• PROBLEM REQUIREMENTS
Print the data exactly. Pictures stay out.

• DATA SECTION
=== Begin Enclosure ===
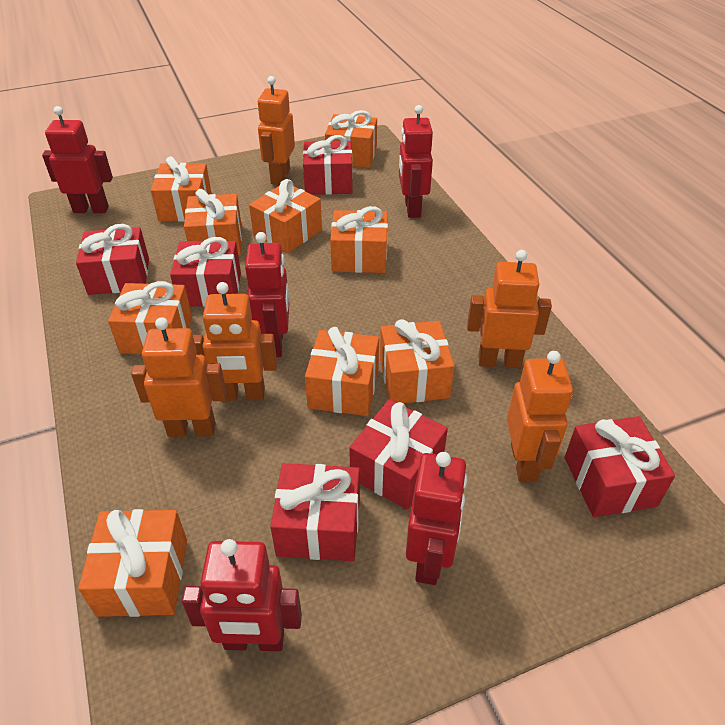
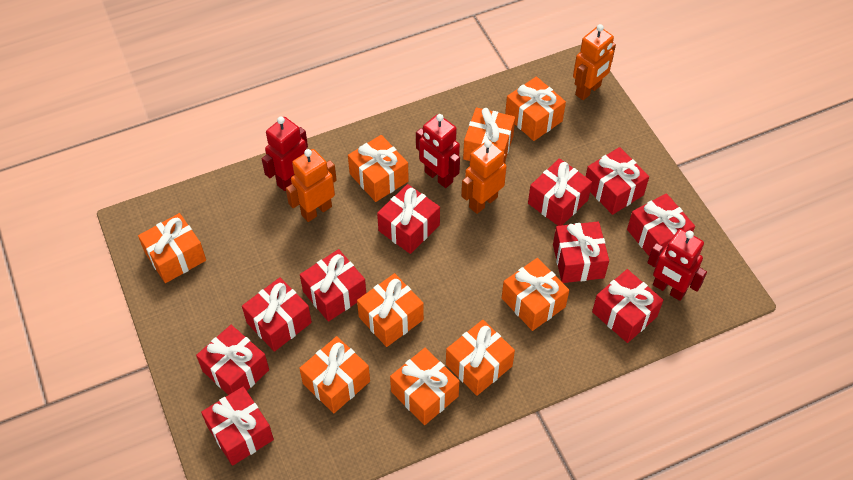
orange robot: 5 -> 3
red gift: 6 -> 10
red robot: 5 -> 3

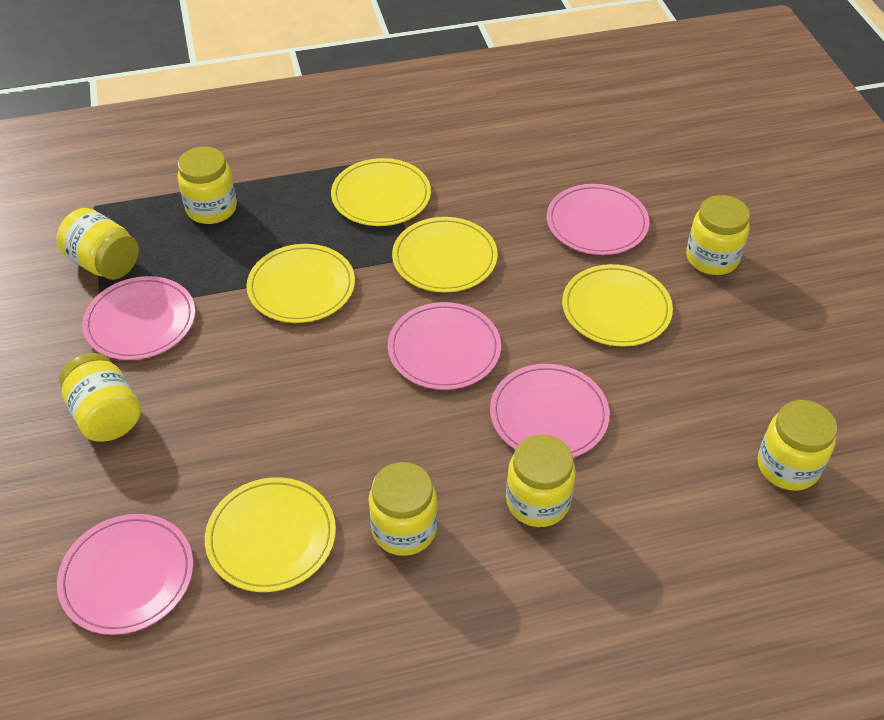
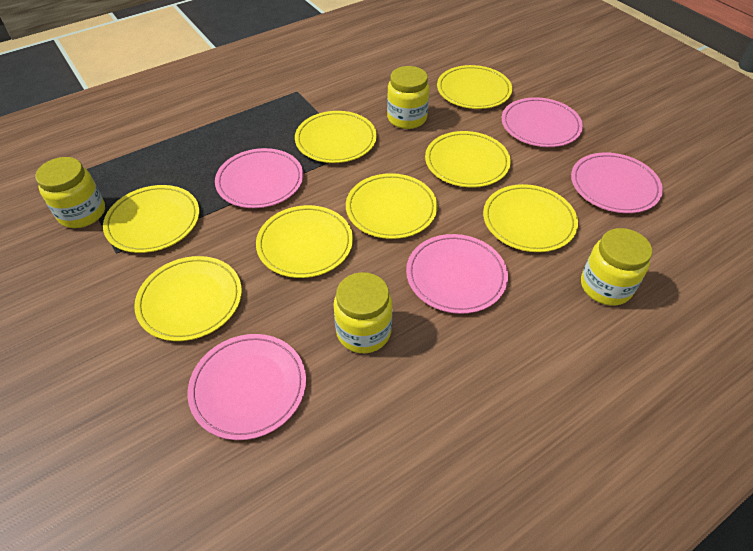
yellow jar: 7 -> 4
yellow plate: 5 -> 8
=== End Enclosure ===
• SOLUTION
orange robot: 5 -> 3
red gift: 6 -> 10
red robot: 5 -> 3

yellow jar: 7 -> 4
yellow plate: 5 -> 8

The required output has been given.